**EXERCISE OBJECTIVE**:
Gather every line of the records that contains the word "return". Case counts.

**SOURCE RECORDS**:
## BEGIN

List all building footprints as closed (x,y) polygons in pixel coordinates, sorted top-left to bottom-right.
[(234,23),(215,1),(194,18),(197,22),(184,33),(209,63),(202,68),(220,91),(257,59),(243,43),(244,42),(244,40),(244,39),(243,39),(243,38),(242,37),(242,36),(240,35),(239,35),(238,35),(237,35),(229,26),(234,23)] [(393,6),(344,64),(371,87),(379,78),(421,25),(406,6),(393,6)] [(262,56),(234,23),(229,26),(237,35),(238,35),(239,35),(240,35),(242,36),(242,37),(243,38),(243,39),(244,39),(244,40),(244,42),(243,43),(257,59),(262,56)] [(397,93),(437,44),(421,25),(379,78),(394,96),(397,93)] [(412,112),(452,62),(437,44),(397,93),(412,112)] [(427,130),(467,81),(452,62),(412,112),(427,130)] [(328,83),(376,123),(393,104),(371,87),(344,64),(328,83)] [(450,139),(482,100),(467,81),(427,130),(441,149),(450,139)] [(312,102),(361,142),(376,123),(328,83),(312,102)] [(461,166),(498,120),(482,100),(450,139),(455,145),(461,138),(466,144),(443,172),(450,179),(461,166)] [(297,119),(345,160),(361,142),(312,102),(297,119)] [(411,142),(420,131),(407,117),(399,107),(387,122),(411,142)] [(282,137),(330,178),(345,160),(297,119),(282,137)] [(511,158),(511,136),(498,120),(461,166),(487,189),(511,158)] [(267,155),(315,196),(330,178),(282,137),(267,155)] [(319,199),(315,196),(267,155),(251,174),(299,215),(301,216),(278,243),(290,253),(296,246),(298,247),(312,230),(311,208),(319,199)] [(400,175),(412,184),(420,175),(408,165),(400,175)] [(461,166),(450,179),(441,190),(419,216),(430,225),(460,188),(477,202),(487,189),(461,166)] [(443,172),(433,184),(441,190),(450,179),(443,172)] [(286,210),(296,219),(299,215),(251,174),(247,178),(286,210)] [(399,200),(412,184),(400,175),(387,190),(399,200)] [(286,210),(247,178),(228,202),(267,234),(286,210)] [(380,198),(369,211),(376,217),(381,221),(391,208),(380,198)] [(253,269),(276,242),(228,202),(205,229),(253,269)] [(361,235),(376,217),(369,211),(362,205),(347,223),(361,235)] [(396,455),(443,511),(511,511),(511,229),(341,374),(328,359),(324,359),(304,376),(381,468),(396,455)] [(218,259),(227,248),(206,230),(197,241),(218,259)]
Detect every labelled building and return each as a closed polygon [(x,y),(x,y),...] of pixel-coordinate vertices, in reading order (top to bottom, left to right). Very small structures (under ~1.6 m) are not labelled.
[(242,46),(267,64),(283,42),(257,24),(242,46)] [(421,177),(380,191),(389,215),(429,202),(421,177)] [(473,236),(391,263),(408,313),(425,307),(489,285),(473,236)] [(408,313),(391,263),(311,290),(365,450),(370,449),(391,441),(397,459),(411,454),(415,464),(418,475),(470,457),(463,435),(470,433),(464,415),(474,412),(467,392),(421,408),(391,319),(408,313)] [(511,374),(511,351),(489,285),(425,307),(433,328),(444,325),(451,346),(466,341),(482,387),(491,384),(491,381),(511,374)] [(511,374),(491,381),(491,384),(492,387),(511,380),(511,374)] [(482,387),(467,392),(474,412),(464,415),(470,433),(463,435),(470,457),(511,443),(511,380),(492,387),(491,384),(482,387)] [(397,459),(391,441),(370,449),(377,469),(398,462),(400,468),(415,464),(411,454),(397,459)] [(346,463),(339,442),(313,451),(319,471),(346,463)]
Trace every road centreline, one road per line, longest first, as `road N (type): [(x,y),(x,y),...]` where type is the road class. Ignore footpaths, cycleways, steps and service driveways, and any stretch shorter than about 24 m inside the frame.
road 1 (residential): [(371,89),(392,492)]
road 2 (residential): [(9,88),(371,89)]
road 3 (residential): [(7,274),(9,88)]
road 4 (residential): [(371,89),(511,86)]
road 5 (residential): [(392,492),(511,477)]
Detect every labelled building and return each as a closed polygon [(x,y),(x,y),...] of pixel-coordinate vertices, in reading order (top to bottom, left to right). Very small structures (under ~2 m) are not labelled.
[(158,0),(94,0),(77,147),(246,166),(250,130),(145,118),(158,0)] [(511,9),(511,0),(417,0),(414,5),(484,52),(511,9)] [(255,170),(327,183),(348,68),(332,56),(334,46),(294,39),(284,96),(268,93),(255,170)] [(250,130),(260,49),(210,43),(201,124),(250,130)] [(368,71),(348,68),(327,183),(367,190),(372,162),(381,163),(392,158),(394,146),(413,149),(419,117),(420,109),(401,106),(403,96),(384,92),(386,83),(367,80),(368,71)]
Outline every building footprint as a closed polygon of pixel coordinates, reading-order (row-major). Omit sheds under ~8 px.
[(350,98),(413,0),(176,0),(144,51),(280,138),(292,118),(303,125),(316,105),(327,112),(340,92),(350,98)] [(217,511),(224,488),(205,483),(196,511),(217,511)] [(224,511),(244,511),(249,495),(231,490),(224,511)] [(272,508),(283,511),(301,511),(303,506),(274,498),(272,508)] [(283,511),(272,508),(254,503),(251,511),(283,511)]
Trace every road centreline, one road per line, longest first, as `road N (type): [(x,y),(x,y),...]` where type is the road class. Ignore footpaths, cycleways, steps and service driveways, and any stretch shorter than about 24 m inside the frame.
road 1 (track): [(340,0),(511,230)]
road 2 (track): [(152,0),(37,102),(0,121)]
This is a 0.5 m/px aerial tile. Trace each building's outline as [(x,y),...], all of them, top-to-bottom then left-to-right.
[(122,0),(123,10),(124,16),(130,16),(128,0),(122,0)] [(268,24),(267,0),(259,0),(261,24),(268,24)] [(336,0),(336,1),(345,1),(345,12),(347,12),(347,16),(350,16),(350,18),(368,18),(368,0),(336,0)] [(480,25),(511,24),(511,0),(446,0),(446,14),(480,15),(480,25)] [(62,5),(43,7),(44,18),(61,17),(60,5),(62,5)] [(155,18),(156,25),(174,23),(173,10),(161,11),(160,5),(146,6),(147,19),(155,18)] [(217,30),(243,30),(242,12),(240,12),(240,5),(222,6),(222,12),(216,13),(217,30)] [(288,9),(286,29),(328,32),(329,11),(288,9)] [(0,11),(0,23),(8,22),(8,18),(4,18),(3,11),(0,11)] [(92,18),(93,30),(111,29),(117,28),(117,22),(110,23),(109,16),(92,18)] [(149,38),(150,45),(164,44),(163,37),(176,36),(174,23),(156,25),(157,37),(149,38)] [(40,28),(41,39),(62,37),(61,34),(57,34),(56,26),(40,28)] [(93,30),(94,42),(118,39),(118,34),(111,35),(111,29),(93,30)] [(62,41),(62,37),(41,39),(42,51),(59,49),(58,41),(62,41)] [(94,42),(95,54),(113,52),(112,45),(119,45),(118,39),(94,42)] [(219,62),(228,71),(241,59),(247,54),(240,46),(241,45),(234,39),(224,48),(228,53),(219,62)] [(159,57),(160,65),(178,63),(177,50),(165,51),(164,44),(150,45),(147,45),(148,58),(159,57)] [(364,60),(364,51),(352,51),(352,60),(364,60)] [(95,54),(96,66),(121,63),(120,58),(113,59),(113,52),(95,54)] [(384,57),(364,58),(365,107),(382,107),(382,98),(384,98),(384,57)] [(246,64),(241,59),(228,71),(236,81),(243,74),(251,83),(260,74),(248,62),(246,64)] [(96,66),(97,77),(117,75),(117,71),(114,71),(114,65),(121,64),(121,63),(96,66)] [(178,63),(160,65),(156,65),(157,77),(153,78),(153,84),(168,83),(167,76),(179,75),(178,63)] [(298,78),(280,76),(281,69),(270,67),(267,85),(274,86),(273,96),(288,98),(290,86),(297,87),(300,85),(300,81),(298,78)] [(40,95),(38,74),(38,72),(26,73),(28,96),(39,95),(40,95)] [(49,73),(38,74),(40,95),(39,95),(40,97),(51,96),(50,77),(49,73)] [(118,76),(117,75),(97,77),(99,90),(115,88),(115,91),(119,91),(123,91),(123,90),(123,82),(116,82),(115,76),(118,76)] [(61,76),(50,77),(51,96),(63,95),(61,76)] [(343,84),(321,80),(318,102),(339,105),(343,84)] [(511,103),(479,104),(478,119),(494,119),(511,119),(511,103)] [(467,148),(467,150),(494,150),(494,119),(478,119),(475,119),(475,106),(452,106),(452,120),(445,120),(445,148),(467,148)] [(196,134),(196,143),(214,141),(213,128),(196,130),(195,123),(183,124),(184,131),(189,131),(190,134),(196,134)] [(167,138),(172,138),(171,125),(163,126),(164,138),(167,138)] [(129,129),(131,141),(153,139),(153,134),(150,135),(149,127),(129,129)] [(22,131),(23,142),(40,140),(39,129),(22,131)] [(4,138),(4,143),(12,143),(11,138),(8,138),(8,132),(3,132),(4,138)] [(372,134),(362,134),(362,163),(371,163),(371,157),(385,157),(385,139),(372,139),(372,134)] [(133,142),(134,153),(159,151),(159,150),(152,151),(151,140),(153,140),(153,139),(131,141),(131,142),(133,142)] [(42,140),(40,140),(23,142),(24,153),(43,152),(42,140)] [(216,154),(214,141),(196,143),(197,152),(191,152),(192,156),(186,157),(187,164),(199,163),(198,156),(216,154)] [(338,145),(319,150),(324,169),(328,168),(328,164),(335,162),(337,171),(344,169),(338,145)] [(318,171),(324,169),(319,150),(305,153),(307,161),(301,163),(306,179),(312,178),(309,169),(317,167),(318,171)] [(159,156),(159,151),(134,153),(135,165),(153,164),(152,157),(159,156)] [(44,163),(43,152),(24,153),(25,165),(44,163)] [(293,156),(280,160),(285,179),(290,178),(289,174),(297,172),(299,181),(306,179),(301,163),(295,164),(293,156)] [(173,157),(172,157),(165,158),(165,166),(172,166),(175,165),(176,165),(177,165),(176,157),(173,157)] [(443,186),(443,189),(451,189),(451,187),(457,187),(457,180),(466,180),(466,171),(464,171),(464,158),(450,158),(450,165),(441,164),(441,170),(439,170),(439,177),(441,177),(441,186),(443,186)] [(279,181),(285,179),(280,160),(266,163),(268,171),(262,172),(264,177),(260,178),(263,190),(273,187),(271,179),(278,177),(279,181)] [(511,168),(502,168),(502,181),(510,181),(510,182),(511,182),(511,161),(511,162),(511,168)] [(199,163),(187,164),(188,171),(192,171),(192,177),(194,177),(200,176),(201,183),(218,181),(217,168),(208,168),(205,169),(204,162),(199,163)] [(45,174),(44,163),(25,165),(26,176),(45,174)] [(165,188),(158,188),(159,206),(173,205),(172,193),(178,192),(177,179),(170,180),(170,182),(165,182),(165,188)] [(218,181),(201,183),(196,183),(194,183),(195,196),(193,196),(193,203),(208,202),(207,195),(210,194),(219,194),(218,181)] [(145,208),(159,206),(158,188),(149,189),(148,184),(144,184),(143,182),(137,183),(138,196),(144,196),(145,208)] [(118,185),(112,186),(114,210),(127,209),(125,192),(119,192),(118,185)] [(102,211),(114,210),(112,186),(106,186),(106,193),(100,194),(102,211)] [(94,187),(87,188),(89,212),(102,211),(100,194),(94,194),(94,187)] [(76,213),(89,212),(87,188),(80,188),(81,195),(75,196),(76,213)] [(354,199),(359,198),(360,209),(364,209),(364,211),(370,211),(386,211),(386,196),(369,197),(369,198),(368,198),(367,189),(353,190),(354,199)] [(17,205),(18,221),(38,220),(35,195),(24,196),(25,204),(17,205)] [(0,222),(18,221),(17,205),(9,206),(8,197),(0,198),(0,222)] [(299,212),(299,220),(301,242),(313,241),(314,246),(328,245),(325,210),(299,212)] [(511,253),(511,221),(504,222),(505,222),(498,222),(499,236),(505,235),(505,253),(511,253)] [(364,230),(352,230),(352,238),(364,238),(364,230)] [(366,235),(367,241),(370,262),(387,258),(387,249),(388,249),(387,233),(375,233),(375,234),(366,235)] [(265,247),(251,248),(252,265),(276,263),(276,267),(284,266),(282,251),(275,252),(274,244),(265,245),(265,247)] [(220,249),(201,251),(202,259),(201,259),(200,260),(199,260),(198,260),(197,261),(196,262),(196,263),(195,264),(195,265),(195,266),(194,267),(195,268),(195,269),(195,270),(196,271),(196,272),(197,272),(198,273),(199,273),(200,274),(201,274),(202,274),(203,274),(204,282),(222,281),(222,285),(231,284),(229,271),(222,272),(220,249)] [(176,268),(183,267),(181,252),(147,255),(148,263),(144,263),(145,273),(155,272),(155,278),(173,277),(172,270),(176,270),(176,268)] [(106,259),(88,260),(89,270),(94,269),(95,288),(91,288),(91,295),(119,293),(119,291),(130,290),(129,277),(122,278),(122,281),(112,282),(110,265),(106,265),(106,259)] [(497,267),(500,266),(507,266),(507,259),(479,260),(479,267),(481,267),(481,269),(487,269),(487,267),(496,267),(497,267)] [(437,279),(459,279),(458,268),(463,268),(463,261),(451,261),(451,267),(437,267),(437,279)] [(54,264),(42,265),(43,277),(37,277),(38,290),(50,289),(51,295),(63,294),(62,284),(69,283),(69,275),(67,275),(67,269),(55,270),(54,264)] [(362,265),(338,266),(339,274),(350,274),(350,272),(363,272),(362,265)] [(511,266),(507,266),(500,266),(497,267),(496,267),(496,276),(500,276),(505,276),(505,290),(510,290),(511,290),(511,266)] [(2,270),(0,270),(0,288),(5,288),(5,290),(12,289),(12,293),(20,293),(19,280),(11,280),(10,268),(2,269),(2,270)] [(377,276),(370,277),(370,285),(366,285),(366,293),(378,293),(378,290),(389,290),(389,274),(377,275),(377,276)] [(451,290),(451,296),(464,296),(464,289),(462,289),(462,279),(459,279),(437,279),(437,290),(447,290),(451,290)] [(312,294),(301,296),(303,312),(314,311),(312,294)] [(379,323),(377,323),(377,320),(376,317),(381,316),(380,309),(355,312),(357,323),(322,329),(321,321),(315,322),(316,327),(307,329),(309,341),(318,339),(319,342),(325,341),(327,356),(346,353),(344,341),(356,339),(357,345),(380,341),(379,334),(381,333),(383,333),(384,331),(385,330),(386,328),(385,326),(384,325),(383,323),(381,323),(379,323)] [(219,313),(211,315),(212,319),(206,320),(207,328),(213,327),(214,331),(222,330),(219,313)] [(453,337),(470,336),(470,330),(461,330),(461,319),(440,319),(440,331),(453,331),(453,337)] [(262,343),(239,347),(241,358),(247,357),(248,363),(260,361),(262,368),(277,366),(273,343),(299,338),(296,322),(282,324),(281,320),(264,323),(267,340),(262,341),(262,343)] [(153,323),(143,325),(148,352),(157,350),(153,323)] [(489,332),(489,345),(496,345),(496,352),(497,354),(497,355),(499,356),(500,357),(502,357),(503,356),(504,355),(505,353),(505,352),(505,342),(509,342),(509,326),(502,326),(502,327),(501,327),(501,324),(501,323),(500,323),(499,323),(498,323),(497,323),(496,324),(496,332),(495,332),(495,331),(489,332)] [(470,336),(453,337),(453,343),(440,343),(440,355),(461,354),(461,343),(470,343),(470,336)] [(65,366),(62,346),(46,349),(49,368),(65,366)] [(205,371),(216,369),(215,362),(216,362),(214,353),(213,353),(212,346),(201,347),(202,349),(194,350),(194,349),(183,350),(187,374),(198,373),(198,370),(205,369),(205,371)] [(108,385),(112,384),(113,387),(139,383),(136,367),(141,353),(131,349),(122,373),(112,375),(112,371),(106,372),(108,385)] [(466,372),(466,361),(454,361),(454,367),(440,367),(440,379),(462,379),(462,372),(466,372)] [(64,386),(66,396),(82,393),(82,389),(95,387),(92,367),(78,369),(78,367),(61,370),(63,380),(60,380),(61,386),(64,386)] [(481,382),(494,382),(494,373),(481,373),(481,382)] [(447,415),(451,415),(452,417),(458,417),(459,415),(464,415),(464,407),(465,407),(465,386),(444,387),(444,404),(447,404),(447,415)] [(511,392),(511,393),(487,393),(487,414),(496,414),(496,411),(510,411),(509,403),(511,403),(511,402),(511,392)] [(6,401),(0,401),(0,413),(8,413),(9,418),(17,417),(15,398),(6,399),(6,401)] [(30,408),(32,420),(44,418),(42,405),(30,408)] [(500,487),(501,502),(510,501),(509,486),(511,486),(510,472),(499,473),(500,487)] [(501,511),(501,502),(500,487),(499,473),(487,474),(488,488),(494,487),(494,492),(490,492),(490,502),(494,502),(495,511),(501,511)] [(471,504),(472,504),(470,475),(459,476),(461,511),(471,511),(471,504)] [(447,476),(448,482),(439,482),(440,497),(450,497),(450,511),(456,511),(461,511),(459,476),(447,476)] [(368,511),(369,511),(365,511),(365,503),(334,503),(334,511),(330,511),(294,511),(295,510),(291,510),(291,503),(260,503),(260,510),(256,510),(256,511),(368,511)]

## END

**TASK RESPONSE**:
Detect every labelled building and return each as a closed polygon [(x,y),(x,y),...] of pixel-coordinate vertices, in reading order (top to bottom, left to right). Very small structures (under ~1.6 m) are not labelled.
Detect every labelled building and return each as a closed polygon [(x,y),(x,y),...] of pixel-coordinate vertices, in reading order (top to bottom, left to right). Very small structures (under ~2 m) are not labelled.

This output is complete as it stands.